[Provided data]:
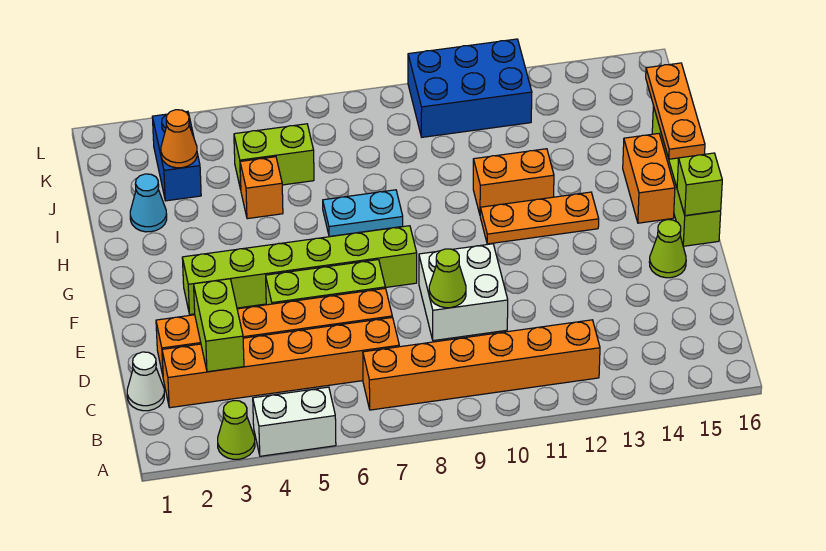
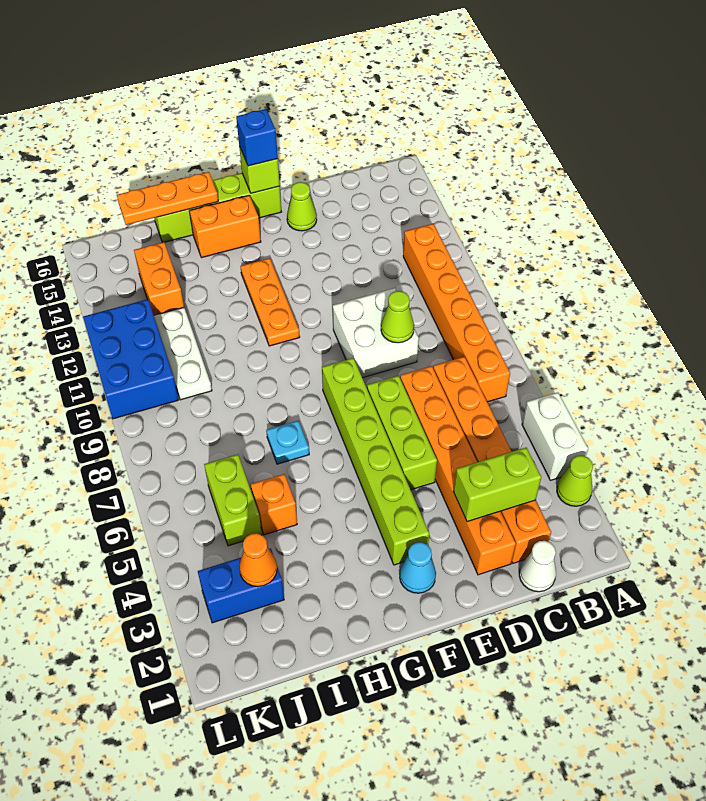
none -> blue brick F16 level 3
cyan plate H7:H8 level 1 -> cyan plate H7 level 1
orange brick H11:H12 level 1 -> orange brick J13:J14 level 1
cyan cone I2 level 1 -> cyan cone F2 level 1
none -> white plate J10:J12 level 1

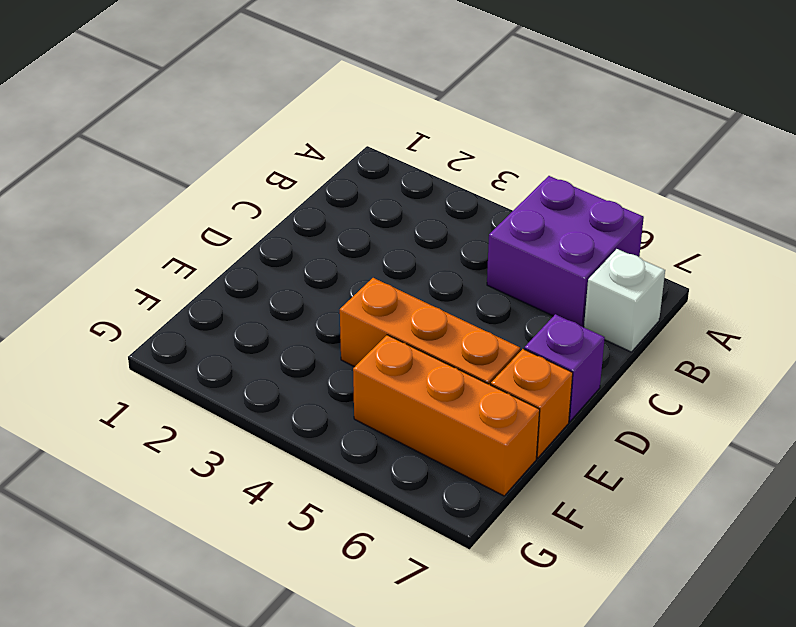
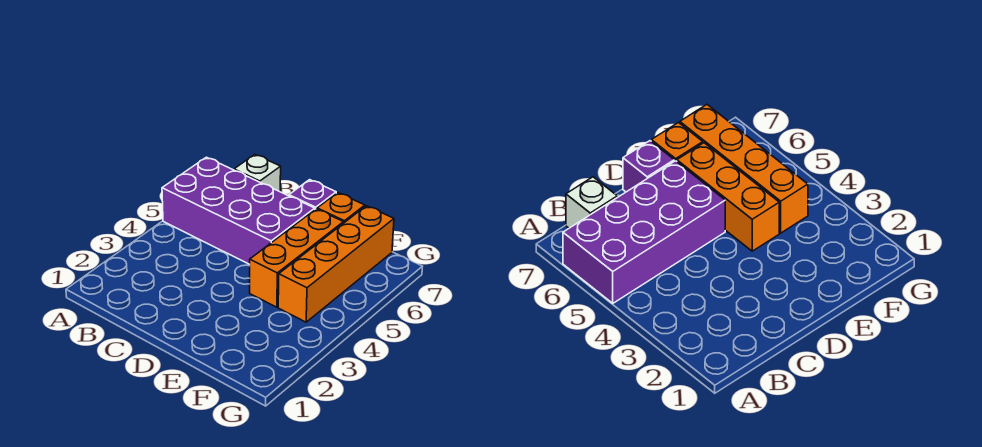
purple brick A5:B6 level 1 -> purple brick A5:D6 level 1
orange brick F5:F7 level 1 -> orange brick F4:F7 level 1

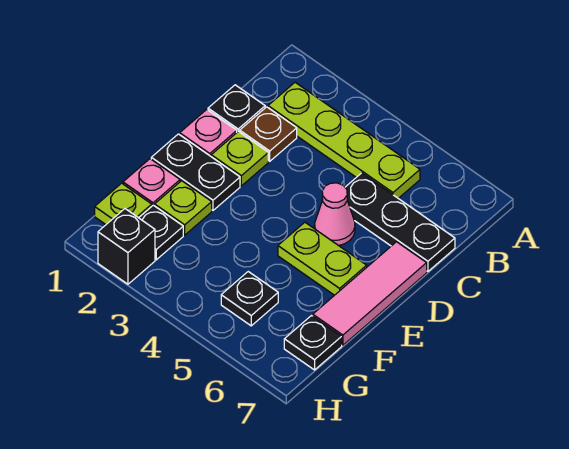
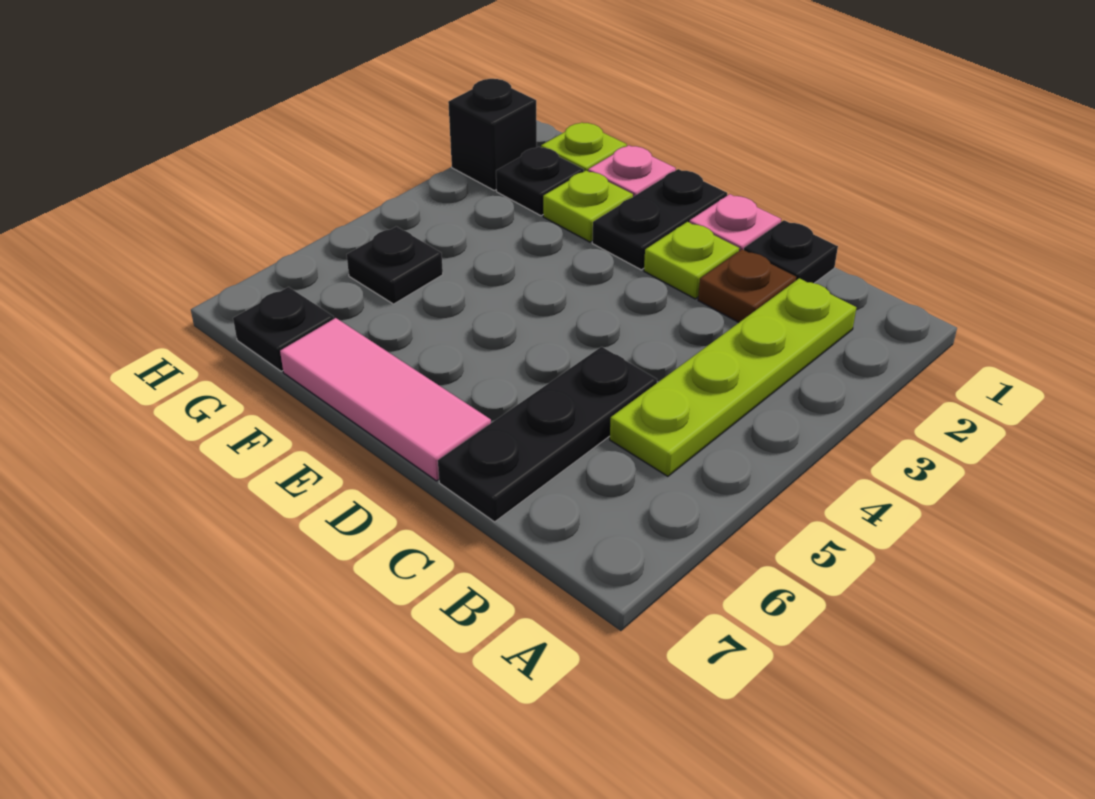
pink cone D5 level 1 -> none
lime plate E5:E6 level 1 -> none

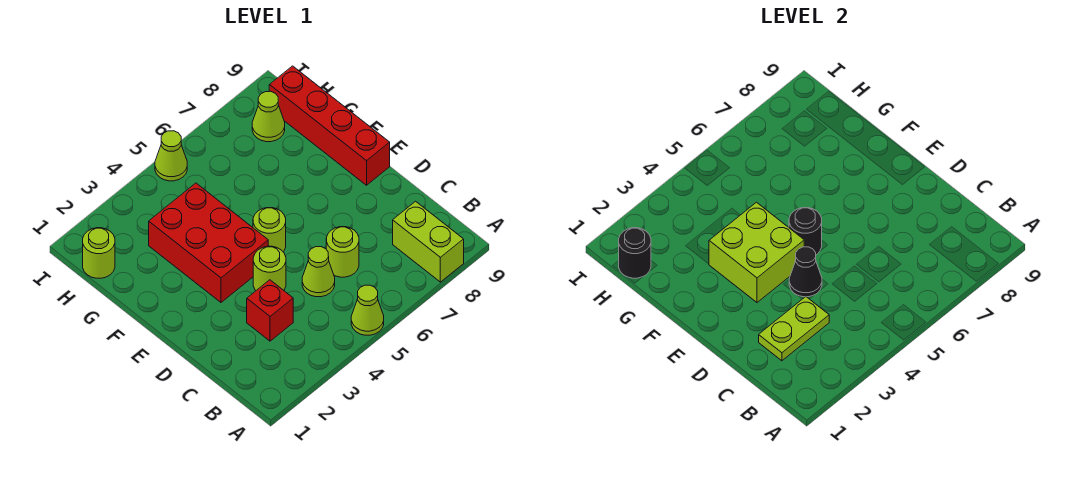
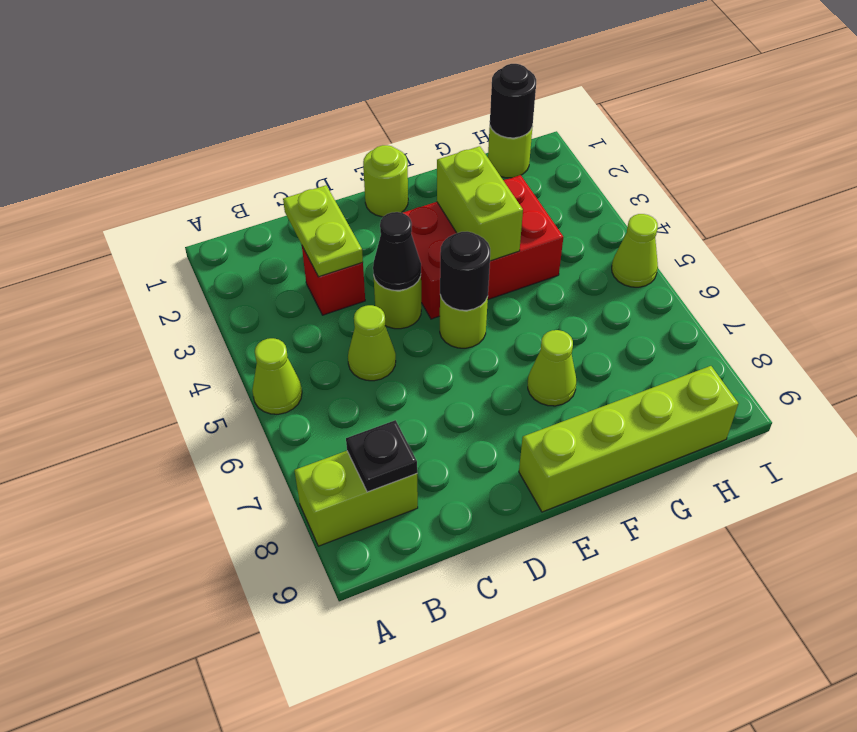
none -> black plate B8 level 2
lime round brick C6 level 1 -> lime round brick E1 level 1
lime brick E3:F4 level 2 -> lime brick F3:F4 level 2
red brick E9:H9 level 1 -> lime brick E9:H9 level 1
lime cone H8 level 1 -> lime cone F7 level 1

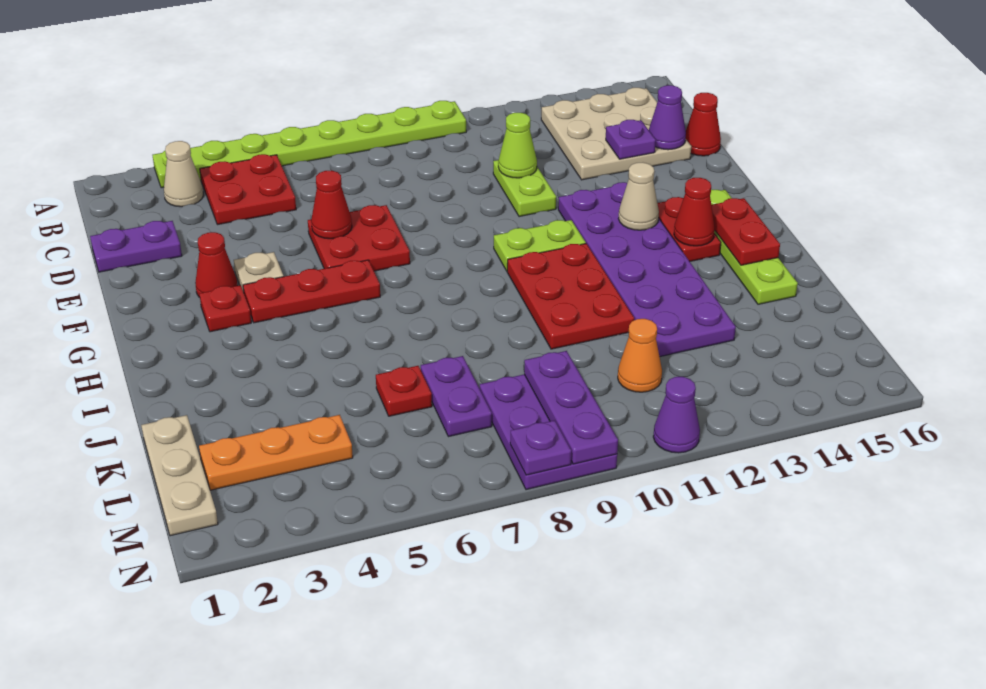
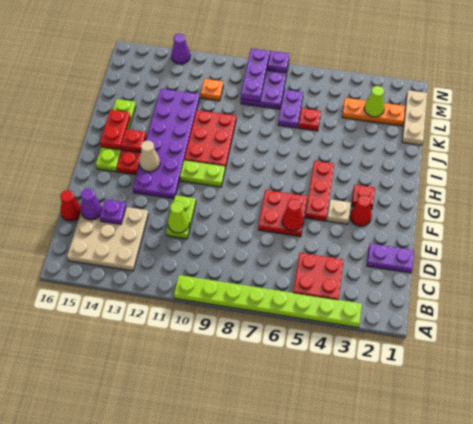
tan cone B3 level 1 -> none
red plate G4:G6 level 1 -> red plate F5:H5 level 1
red cone H14 level 2 -> red plate H14 level 2
none -> lime cone L3 level 2
orange cone L11 level 1 -> orange plate L11 level 1
purple cone N11 level 1 -> purple cone N13 level 1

[Exercise aim]: All lines in the records above with "plate" need to be found and copied.

[Written response]:
cyan plate H7:H8 level 1 -> cyan plate H7 level 1
none -> white plate J10:J12 level 1
lime plate E5:E6 level 1 -> none
none -> black plate B8 level 2
red plate G4:G6 level 1 -> red plate F5:H5 level 1
red cone H14 level 2 -> red plate H14 level 2
orange cone L11 level 1 -> orange plate L11 level 1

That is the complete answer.